Supplied data Start Marker

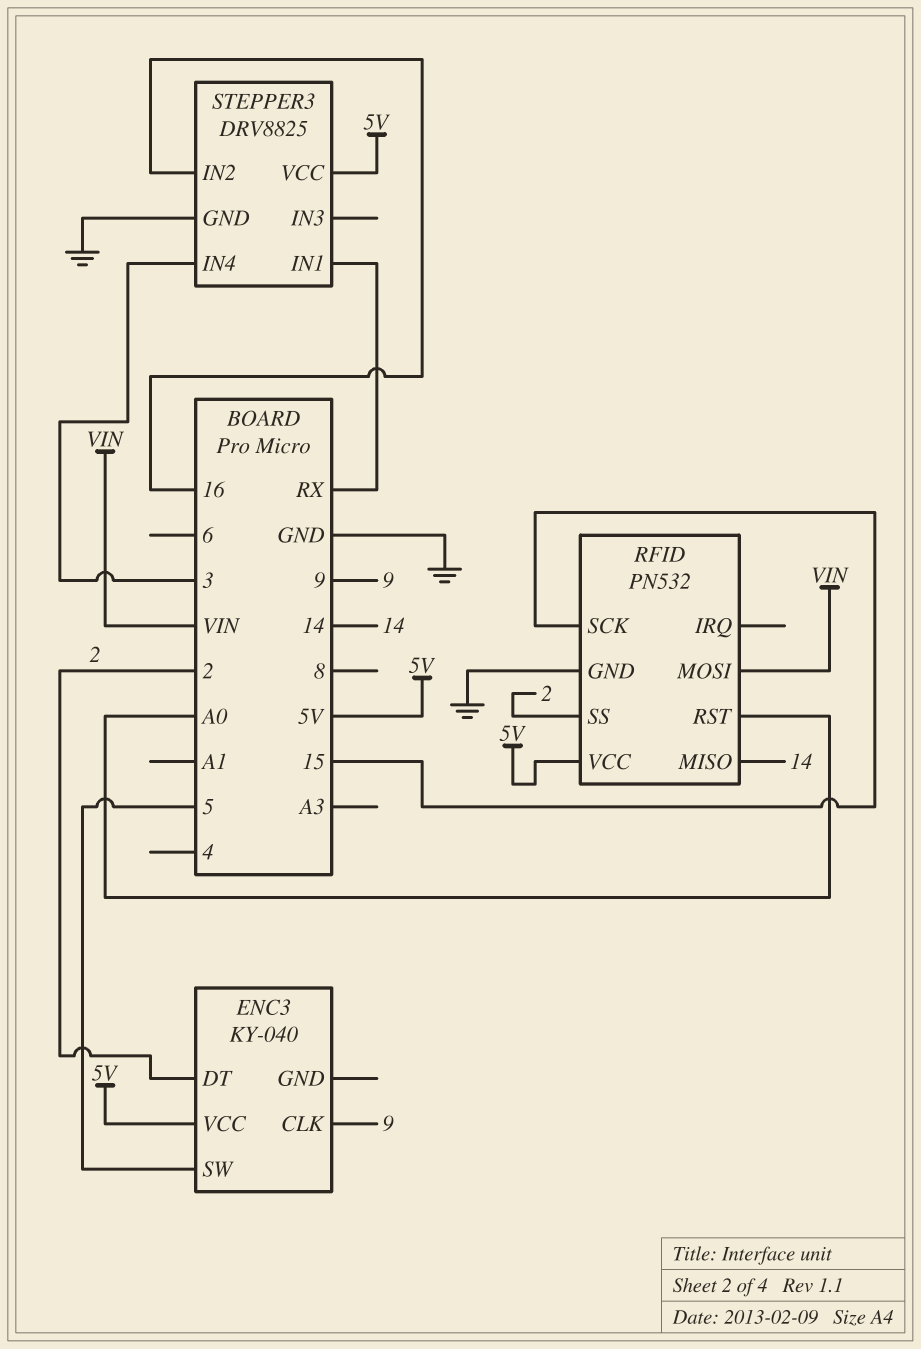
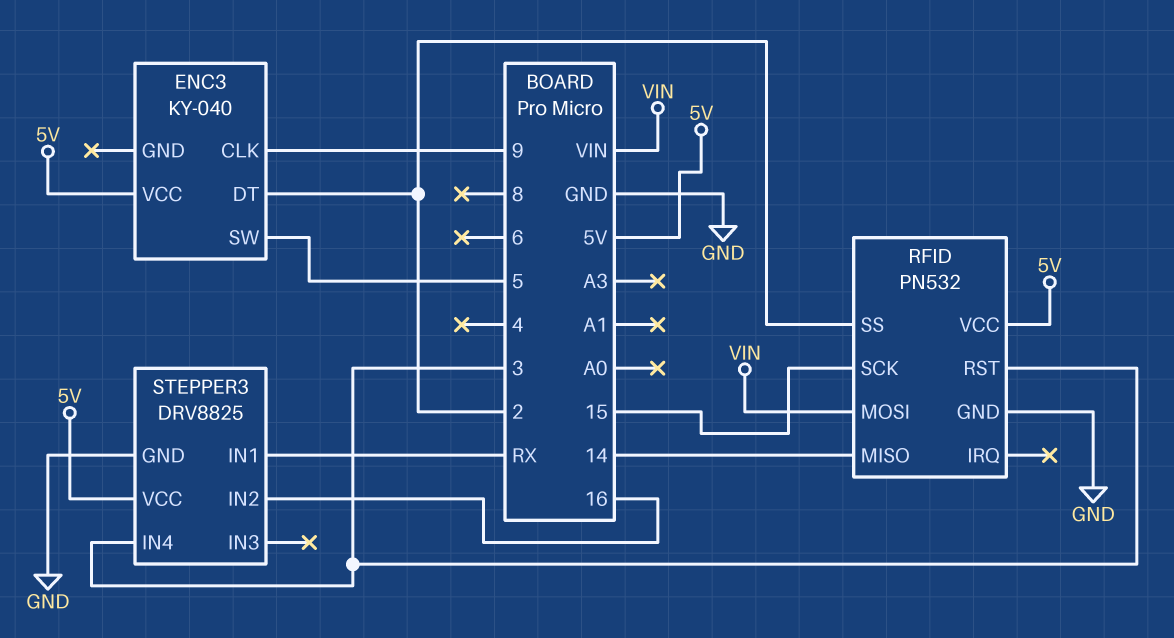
RFID pin RST: A0 -> 3

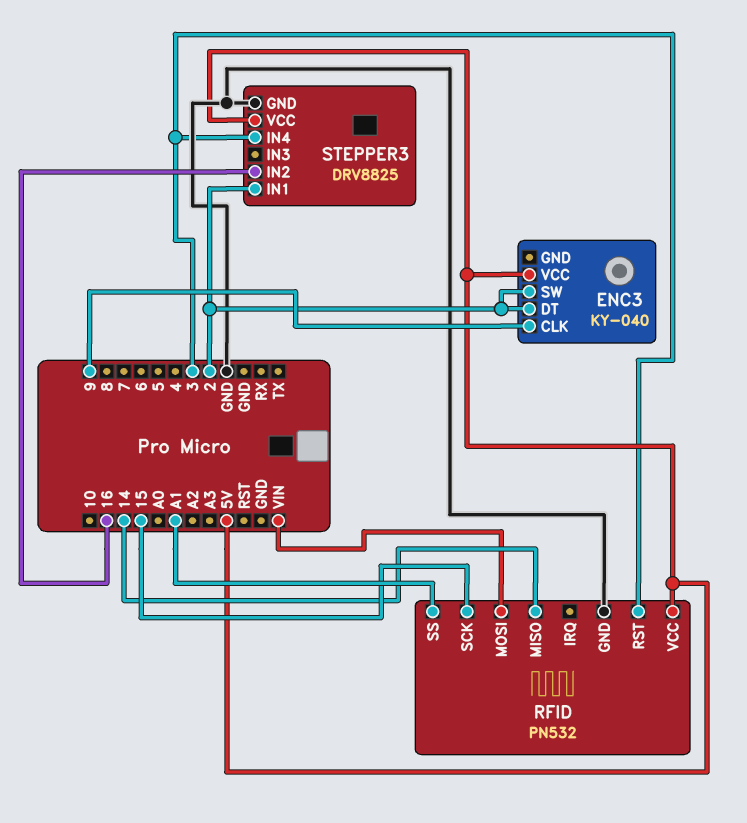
ENC3 pin SW: 5 -> 2
RFID pin SS: 2 -> A1
STEPPER3 pin IN1: RX -> 2

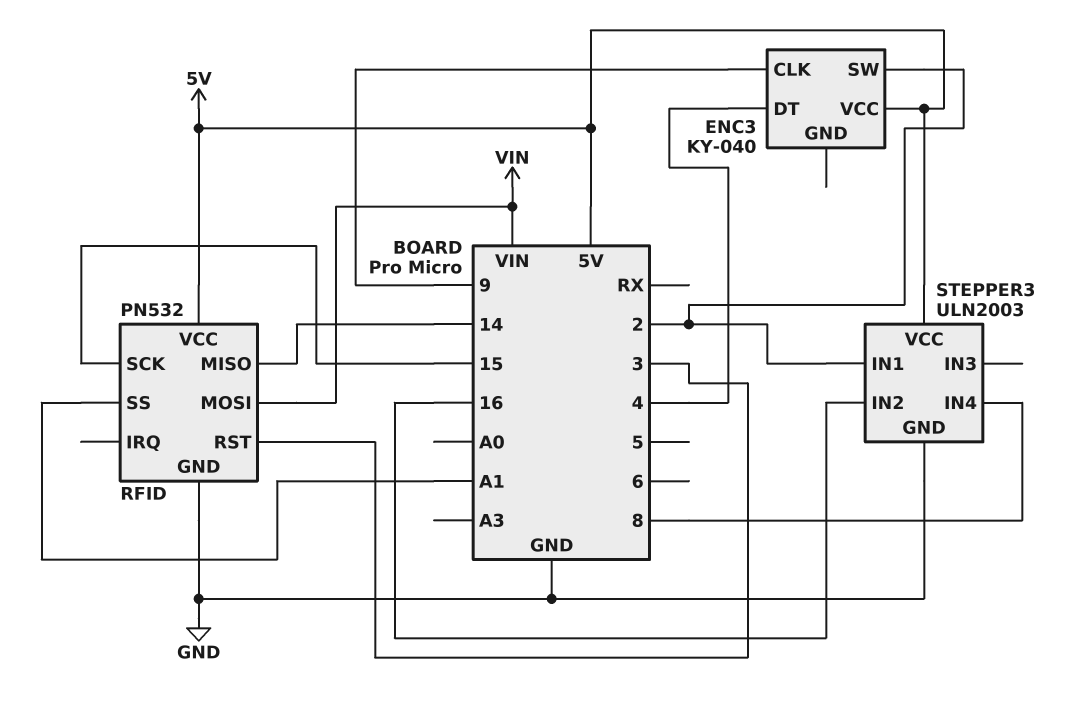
ENC3 pin DT: 2 -> 4
STEPPER3: DRV8825 -> ULN2003
STEPPER3 pin IN4: 3 -> 8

Supplied data End Marker

▶ **Aim of the task**
Images do not belong in the copy; reproduce all other parts of the records above verbatim.

▶ **Task result**
RFID pin RST: A0 -> 3

ENC3 pin SW: 5 -> 2
RFID pin SS: 2 -> A1
STEPPER3 pin IN1: RX -> 2

ENC3 pin DT: 2 -> 4
STEPPER3: DRV8825 -> ULN2003
STEPPER3 pin IN4: 3 -> 8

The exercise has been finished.